▸ **Exercise goal**: Go through the entries below and tally the lines holding "spoon"; please reply with the number only.

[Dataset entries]
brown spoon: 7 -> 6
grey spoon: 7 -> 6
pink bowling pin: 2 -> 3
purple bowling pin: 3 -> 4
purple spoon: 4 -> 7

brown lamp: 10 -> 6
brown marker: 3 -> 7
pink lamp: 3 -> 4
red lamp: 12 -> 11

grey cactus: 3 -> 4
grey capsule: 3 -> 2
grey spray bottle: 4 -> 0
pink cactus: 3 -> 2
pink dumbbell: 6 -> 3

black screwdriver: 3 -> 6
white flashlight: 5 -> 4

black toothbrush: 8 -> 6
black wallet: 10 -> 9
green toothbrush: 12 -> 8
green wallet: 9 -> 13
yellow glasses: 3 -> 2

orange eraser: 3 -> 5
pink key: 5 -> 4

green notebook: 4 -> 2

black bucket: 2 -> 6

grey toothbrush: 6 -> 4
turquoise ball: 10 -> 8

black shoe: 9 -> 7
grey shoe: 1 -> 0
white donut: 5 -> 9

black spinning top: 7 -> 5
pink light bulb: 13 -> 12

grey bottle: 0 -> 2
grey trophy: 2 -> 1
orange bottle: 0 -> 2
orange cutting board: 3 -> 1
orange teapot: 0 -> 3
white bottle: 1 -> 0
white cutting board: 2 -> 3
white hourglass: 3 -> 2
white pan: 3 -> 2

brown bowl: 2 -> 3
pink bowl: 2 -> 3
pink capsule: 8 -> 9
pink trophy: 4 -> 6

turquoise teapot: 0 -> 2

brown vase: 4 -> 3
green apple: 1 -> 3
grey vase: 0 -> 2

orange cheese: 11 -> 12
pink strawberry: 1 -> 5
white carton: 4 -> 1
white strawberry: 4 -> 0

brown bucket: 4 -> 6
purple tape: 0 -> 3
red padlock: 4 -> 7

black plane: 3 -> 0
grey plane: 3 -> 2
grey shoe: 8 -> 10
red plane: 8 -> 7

▸ **Answer for this exercise**: 3